**DATA SHOWN**
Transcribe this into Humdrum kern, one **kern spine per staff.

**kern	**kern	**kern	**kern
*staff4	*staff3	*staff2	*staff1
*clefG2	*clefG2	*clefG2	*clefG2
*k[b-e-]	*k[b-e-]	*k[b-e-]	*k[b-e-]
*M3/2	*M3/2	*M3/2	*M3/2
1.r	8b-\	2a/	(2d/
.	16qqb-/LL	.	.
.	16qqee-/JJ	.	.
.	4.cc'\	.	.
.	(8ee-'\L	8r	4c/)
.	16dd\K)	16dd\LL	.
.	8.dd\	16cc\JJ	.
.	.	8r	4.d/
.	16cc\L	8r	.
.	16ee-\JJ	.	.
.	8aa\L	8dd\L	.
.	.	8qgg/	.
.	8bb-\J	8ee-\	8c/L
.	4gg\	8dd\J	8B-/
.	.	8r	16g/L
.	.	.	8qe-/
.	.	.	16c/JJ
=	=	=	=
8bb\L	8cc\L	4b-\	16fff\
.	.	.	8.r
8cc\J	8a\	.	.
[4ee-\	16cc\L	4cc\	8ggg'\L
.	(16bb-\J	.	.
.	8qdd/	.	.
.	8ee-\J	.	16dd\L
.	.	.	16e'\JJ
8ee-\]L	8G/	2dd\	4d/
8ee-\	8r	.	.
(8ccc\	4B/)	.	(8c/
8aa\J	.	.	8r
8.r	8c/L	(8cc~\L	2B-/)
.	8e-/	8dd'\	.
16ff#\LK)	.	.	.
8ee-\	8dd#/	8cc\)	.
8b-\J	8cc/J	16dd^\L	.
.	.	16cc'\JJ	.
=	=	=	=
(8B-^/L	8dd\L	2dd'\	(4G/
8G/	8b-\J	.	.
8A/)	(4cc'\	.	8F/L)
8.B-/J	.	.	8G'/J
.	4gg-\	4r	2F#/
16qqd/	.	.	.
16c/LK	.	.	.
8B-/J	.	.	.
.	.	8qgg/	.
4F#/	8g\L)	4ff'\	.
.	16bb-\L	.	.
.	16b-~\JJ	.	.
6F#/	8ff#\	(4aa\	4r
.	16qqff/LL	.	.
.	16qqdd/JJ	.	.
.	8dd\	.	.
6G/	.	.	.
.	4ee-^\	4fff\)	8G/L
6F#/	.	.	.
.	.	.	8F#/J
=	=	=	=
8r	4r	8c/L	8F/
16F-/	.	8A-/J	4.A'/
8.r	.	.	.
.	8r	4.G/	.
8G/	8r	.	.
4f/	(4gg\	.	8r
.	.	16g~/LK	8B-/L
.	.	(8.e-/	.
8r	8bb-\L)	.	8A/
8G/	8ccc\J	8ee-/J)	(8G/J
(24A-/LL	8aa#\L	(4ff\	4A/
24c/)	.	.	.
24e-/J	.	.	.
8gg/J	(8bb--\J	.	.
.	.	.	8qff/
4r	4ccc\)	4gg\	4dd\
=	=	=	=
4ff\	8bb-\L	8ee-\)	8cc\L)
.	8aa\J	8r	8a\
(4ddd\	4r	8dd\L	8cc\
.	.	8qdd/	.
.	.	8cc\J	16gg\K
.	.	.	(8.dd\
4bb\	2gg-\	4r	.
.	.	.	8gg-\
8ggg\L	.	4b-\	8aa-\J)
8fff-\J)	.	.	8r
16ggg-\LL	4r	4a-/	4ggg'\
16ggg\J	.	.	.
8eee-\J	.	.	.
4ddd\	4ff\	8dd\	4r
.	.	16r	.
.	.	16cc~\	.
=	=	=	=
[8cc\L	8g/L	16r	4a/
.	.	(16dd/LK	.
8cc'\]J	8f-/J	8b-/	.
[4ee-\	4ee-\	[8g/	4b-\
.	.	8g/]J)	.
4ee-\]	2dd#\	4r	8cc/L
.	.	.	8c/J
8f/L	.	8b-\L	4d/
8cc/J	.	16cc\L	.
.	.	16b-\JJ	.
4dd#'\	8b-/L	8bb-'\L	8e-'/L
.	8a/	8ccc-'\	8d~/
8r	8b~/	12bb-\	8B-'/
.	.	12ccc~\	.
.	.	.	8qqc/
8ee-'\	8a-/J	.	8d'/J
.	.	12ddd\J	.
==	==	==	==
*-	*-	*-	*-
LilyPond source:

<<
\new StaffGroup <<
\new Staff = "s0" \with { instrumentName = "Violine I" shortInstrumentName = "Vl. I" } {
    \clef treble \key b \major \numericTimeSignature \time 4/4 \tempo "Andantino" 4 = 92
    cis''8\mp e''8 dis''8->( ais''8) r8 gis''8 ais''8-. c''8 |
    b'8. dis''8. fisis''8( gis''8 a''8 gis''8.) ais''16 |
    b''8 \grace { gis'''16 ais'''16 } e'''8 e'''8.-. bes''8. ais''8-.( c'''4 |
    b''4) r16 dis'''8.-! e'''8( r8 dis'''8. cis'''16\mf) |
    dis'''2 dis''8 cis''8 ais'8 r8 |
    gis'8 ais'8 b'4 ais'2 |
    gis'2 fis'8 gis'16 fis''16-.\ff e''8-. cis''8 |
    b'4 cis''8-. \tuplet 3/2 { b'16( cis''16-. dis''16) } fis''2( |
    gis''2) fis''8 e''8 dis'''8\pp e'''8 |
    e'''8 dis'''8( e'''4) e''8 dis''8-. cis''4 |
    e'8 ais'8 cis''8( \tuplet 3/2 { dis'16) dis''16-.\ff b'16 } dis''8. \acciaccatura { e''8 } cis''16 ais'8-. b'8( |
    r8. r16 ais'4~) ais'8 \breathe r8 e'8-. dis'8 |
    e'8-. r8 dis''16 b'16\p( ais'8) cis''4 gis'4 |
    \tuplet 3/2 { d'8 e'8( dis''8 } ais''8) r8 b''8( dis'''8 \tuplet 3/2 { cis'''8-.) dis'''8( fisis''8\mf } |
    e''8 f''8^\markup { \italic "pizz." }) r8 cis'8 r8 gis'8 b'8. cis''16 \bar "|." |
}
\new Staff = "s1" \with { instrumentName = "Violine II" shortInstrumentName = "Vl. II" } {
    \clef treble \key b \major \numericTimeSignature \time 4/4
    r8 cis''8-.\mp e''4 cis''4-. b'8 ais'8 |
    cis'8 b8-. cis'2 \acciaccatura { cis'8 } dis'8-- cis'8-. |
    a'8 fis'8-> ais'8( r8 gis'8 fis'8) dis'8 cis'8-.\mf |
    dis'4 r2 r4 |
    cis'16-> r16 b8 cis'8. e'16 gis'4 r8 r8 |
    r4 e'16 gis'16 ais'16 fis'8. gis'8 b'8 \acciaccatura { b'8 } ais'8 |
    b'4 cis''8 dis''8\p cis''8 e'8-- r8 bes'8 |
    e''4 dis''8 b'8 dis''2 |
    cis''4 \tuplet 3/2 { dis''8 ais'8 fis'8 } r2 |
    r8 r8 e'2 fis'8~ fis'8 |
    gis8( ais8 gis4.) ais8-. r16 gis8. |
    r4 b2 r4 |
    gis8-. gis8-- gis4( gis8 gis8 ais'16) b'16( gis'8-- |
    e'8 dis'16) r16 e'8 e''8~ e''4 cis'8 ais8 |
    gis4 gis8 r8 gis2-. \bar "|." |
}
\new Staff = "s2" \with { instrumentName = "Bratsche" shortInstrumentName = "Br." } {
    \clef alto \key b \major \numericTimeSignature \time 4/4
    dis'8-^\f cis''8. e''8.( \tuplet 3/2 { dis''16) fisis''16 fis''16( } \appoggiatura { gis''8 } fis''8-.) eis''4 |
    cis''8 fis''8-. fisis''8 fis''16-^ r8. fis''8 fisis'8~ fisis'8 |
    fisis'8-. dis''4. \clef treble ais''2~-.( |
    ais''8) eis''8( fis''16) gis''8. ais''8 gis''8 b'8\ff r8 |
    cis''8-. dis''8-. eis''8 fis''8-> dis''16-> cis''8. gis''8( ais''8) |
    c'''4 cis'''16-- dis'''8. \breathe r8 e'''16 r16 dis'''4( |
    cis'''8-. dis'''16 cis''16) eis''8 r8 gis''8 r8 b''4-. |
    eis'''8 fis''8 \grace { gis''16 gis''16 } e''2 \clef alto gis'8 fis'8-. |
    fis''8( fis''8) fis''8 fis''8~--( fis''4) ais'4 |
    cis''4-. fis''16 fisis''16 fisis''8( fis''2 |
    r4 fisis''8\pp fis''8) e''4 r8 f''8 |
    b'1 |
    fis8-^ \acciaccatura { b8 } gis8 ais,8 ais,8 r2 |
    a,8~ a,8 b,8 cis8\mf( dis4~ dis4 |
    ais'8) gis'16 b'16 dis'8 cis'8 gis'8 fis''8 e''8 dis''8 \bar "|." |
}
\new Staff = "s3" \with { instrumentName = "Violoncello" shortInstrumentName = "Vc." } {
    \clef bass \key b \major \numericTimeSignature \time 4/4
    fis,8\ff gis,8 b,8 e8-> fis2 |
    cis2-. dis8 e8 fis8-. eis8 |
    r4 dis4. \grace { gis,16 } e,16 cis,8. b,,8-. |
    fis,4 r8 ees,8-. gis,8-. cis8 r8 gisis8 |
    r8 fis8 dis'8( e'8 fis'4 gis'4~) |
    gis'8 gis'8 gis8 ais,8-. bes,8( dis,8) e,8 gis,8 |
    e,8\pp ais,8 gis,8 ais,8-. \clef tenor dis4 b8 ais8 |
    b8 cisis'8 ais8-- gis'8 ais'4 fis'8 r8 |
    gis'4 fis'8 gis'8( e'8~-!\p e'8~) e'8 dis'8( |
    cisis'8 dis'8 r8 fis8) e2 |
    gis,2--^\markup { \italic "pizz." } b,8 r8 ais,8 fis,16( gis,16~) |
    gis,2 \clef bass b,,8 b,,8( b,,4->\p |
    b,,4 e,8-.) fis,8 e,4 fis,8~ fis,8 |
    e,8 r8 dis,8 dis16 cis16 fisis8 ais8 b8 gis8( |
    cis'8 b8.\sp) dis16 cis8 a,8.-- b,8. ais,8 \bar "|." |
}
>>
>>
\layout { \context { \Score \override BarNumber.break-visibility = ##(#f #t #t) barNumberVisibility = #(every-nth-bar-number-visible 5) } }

**GIVEN EXERCISE**
Select every line of the material that contains the string "pizz" and copy each one out.

**ANSWER TO THIS PROBLEM**
    e''8 f''8^\markup { \italic "pizz." }) r8 cis'8 r8 gis'8 b'8. cis''16 \bar "|." |
    gis,2--^\markup { \italic "pizz." } b,8 r8 ais,8 fis,16( gis,16~) |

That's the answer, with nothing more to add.